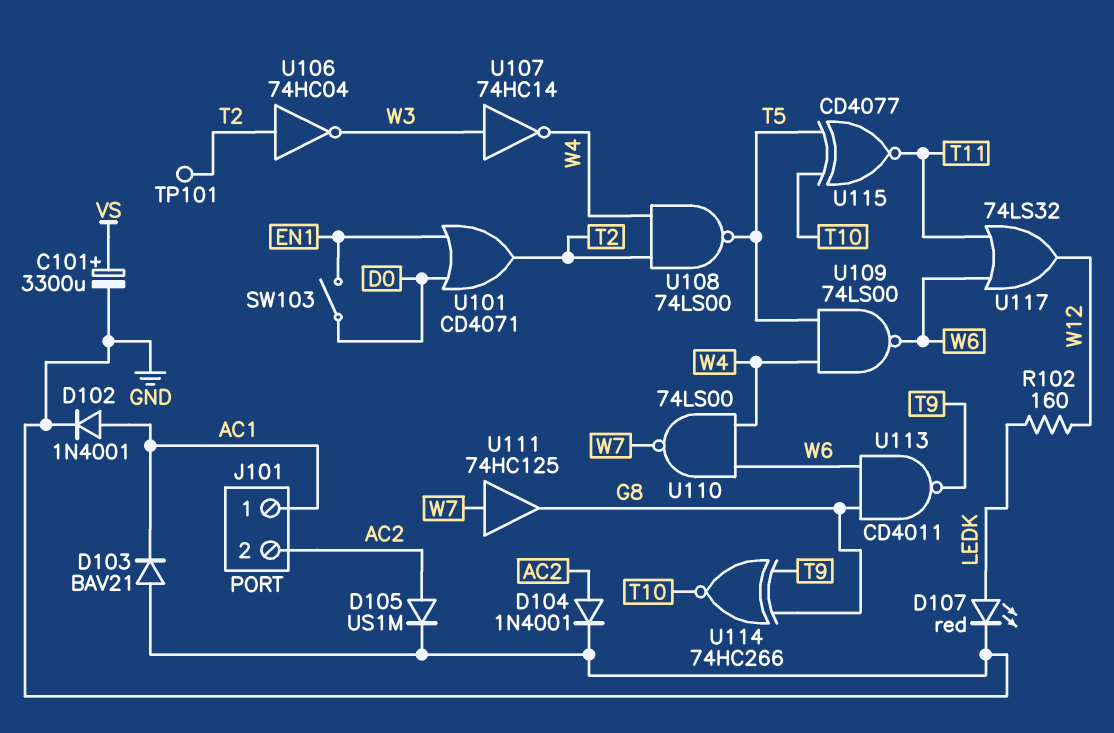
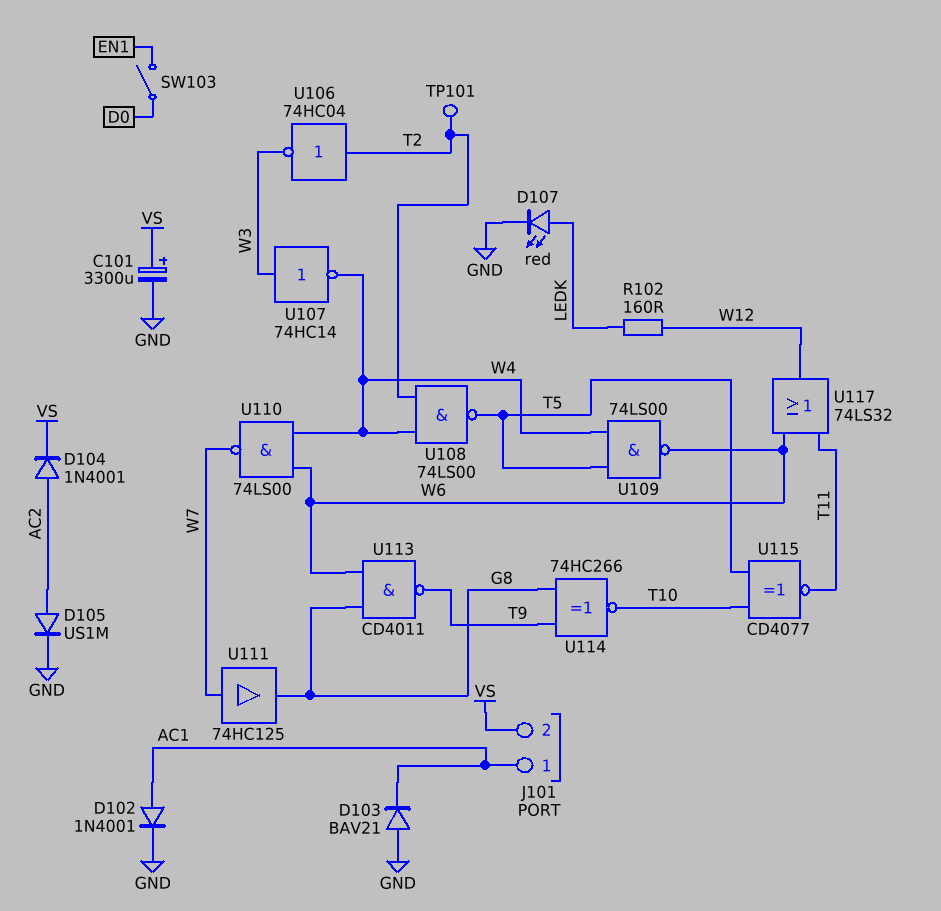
D104: diode 1N4001 (A AC2, K GND) -> diode 1N4001 (A AC2, K VS)
J101 pin 2: AC2 -> VS
U101: OR CD4071 (in D0, in EN1, out T2) -> none

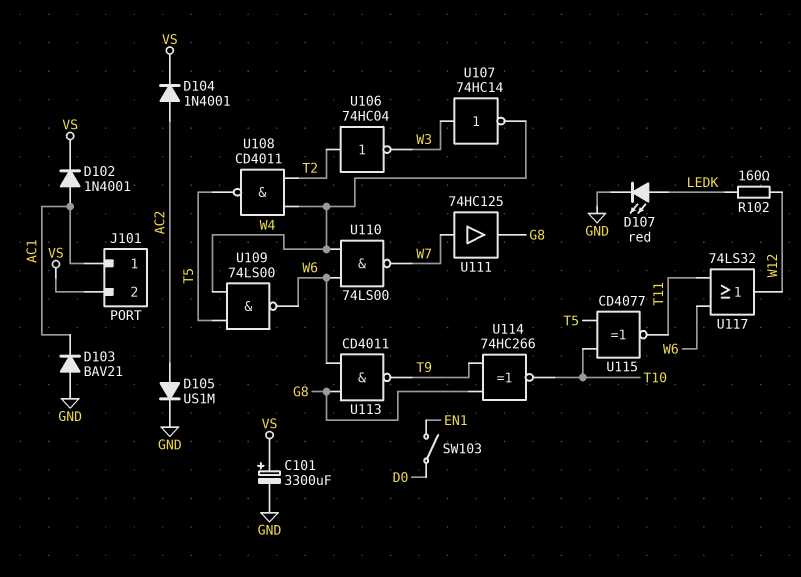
D102: diode 1N4001 (A AC1, K GND) -> diode 1N4001 (A AC1, K VS)
TP101: test point (T2) -> none
U108: NAND 74LS00 (in T2, in W4, out T5) -> NAND CD4011 (in T2, in W4, out T5)

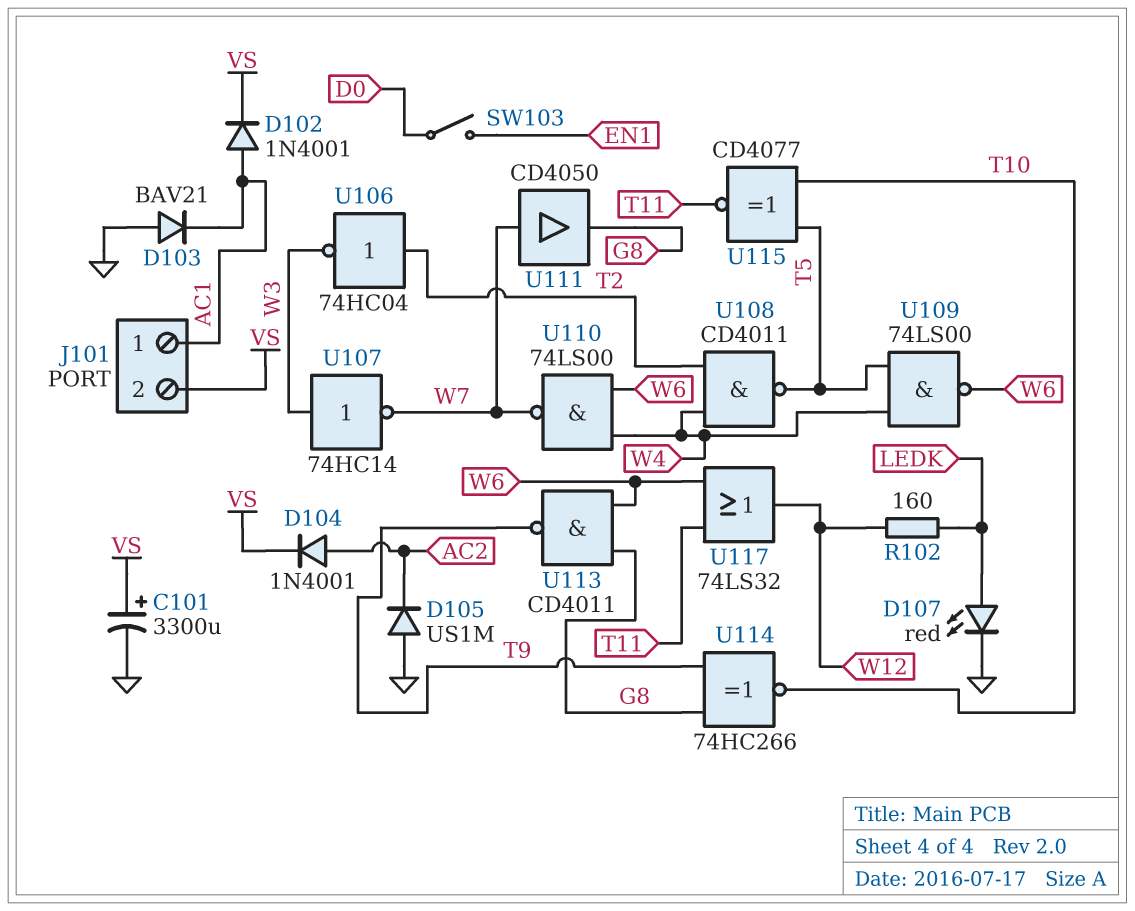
D105: diode US1M (A AC2, K GND) -> diode US1M (A GND, K AC2)
U107: NOT 74HC14 (in W3, out W4) -> NOT 74HC14 (in W3, out W7)
U111: buffer 74HC125 (in W7, out G8) -> buffer CD4050 (in W7, out G8)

· · ·

## Exercise directions
Take the material above from the line bearing "J101 pin 2: AC2 -> VS" through the line bearing "U108: NAND 74LS00" and write it out exactly, both end lines included. Pictures stay out.

## Task solution
J101 pin 2: AC2 -> VS
U101: OR CD4071 (in D0, in EN1, out T2) -> none

D102: diode 1N4001 (A AC1, K GND) -> diode 1N4001 (A AC1, K VS)
TP101: test point (T2) -> none
U108: NAND 74LS00 (in T2, in W4, out T5) -> NAND CD4011 (in T2, in W4, out T5)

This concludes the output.